* [TASK STATEMENT]:
Reproduce every item below word for word.

Position data for elements and text
[Begin]

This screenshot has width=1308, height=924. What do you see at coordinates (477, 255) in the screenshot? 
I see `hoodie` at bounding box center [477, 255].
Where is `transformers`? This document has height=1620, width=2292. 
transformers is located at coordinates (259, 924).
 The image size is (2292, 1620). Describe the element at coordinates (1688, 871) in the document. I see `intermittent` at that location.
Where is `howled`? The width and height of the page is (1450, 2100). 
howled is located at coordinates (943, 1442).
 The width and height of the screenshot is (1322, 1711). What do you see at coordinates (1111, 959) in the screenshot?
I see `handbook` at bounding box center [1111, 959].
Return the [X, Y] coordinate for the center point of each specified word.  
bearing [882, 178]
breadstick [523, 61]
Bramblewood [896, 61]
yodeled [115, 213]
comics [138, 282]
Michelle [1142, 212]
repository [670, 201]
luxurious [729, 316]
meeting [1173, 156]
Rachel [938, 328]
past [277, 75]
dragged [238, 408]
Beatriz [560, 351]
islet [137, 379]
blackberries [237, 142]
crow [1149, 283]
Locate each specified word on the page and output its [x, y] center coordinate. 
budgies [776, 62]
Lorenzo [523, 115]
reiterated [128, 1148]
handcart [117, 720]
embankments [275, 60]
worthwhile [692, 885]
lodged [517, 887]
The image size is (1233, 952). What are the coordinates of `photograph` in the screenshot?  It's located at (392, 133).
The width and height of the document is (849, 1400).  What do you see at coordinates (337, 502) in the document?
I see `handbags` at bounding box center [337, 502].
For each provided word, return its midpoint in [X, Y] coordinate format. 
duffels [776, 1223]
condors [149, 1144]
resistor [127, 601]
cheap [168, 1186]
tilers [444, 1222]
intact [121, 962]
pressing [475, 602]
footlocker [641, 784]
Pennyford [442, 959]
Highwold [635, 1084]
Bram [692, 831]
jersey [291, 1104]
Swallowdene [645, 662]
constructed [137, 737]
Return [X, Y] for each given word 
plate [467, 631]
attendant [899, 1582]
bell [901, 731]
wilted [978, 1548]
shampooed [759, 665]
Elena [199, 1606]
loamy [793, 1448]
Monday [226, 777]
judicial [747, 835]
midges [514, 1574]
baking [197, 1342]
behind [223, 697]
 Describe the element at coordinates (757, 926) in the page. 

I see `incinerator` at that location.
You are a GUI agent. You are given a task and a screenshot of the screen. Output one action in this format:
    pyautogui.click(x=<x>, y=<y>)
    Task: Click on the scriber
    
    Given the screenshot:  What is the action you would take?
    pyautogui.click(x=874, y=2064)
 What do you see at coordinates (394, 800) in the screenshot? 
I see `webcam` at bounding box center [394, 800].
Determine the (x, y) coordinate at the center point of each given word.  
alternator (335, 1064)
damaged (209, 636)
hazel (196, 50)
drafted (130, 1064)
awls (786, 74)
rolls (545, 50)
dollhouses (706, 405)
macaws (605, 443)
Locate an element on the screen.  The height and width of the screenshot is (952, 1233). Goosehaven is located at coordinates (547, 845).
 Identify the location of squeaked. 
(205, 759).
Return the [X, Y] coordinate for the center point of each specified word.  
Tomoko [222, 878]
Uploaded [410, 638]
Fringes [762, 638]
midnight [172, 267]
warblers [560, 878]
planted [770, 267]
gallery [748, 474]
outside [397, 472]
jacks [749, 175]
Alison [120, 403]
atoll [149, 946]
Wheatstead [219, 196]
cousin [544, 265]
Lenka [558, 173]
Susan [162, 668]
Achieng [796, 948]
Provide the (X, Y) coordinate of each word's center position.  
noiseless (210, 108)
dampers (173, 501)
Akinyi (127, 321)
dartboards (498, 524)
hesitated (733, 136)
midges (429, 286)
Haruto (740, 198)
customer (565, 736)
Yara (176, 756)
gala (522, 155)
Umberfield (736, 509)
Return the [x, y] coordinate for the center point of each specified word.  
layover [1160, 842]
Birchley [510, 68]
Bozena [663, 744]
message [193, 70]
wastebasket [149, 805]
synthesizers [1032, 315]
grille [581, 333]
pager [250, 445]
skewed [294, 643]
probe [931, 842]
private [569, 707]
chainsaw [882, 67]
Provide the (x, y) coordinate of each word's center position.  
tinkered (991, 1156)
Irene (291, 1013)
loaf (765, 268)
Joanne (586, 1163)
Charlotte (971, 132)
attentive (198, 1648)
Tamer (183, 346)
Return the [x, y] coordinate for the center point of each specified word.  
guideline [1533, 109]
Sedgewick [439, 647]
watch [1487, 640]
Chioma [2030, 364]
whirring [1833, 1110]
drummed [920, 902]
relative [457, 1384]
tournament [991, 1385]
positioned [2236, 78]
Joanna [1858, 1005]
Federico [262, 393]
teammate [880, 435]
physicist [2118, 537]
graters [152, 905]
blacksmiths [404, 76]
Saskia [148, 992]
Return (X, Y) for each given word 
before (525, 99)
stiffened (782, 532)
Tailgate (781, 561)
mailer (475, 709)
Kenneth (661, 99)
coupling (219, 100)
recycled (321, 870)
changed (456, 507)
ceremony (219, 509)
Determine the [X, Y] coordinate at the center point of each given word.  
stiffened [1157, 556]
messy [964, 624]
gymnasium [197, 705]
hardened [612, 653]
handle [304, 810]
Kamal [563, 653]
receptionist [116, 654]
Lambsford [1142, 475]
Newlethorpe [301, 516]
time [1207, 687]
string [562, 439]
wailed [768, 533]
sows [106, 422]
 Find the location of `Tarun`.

[End]

* [CORRECT RESULT]:
This screenshot has width=1308, height=924. What do you see at coordinates (477, 255) in the screenshot? 
I see `hoodie` at bounding box center [477, 255].
Where is `transformers`? This document has height=1620, width=2292. 
transformers is located at coordinates (259, 924).
 The image size is (2292, 1620). Describe the element at coordinates (1688, 871) in the document. I see `intermittent` at that location.
Where is `howled`? The width and height of the page is (1450, 2100). 
howled is located at coordinates (943, 1442).
 The width and height of the screenshot is (1322, 1711). What do you see at coordinates (1111, 959) in the screenshot?
I see `handbook` at bounding box center [1111, 959].
Return the [X, Y] coordinate for the center point of each specified word.  
bearing [882, 178]
breadstick [523, 61]
Bramblewood [896, 61]
yodeled [115, 213]
comics [138, 282]
Michelle [1142, 212]
repository [670, 201]
luxurious [729, 316]
meeting [1173, 156]
Rachel [938, 328]
past [277, 75]
dragged [238, 408]
Beatriz [560, 351]
islet [137, 379]
blackberries [237, 142]
crow [1149, 283]
Locate each specified word on the page and output its [x, y] center coordinate. 
budgies [776, 62]
Lorenzo [523, 115]
reiterated [128, 1148]
handcart [117, 720]
embankments [275, 60]
worthwhile [692, 885]
lodged [517, 887]
The image size is (1233, 952). What are the coordinates of `photograph` in the screenshot?  It's located at (392, 133).
The width and height of the document is (849, 1400).  What do you see at coordinates (337, 502) in the document?
I see `handbags` at bounding box center [337, 502].
For each provided word, return its midpoint in [X, Y] coordinate format. 
duffels [776, 1223]
condors [149, 1144]
resistor [127, 601]
cheap [168, 1186]
tilers [444, 1222]
intact [121, 962]
pressing [475, 602]
footlocker [641, 784]
Pennyford [442, 959]
Highwold [635, 1084]
Bram [692, 831]
jersey [291, 1104]
Swallowdene [645, 662]
constructed [137, 737]
Return [X, Y] for each given word 
plate [467, 631]
attendant [899, 1582]
bell [901, 731]
wilted [978, 1548]
shampooed [759, 665]
Elena [199, 1606]
loamy [793, 1448]
Monday [226, 777]
judicial [747, 835]
midges [514, 1574]
baking [197, 1342]
behind [223, 697]
 Describe the element at coordinates (757, 926) in the page. 

I see `incinerator` at that location.
You are a GUI agent. You are given a task and a screenshot of the screen. Output one action in this format:
    pyautogui.click(x=<x>, y=<y>)
    Task: Click on the scriber
    
    Given the screenshot:  What is the action you would take?
    pyautogui.click(x=874, y=2064)
 What do you see at coordinates (394, 800) in the screenshot? 
I see `webcam` at bounding box center [394, 800].
Determine the (x, y) coordinate at the center point of each given word.  
alternator (335, 1064)
damaged (209, 636)
hazel (196, 50)
drafted (130, 1064)
awls (786, 74)
rolls (545, 50)
dollhouses (706, 405)
macaws (605, 443)
Locate an element on the screen.  The height and width of the screenshot is (952, 1233). Goosehaven is located at coordinates (547, 845).
 Identify the location of squeaked. 
(205, 759).
Return the [X, Y] coordinate for the center point of each specified word.  
Tomoko [222, 878]
Uploaded [410, 638]
Fringes [762, 638]
midnight [172, 267]
warblers [560, 878]
planted [770, 267]
gallery [748, 474]
outside [397, 472]
jacks [749, 175]
Alison [120, 403]
atoll [149, 946]
Wheatstead [219, 196]
cousin [544, 265]
Lenka [558, 173]
Susan [162, 668]
Achieng [796, 948]
Provide the (X, Y) coordinate of each word's center position.  
noiseless (210, 108)
dampers (173, 501)
Akinyi (127, 321)
dartboards (498, 524)
hesitated (733, 136)
midges (429, 286)
Haruto (740, 198)
customer (565, 736)
Yara (176, 756)
gala (522, 155)
Umberfield (736, 509)
Return the [x, y] coordinate for the center point of each specified word.  
layover [1160, 842]
Birchley [510, 68]
Bozena [663, 744]
message [193, 70]
wastebasket [149, 805]
synthesizers [1032, 315]
grille [581, 333]
pager [250, 445]
skewed [294, 643]
probe [931, 842]
private [569, 707]
chainsaw [882, 67]
Provide the (x, y) coordinate of each word's center position.  
tinkered (991, 1156)
Irene (291, 1013)
loaf (765, 268)
Joanne (586, 1163)
Charlotte (971, 132)
attentive (198, 1648)
Tamer (183, 346)
Return the [x, y] coordinate for the center point of each specified word.  
guideline [1533, 109]
Sedgewick [439, 647]
watch [1487, 640]
Chioma [2030, 364]
whirring [1833, 1110]
drummed [920, 902]
relative [457, 1384]
tournament [991, 1385]
positioned [2236, 78]
Joanna [1858, 1005]
Federico [262, 393]
teammate [880, 435]
physicist [2118, 537]
graters [152, 905]
blacksmiths [404, 76]
Saskia [148, 992]
Return (X, Y) for each given word 
before (525, 99)
stiffened (782, 532)
Tailgate (781, 561)
mailer (475, 709)
Kenneth (661, 99)
coupling (219, 100)
recycled (321, 870)
changed (456, 507)
ceremony (219, 509)
Determine the [X, Y] coordinate at the center point of each given word.  
stiffened [1157, 556]
messy [964, 624]
gymnasium [197, 705]
hardened [612, 653]
handle [304, 810]
Kamal [563, 653]
receptionist [116, 654]
Lambsford [1142, 475]
Newlethorpe [301, 516]
time [1207, 687]
string [562, 439]
wailed [768, 533]
sows [106, 422]
 Find the location of `Tarun`.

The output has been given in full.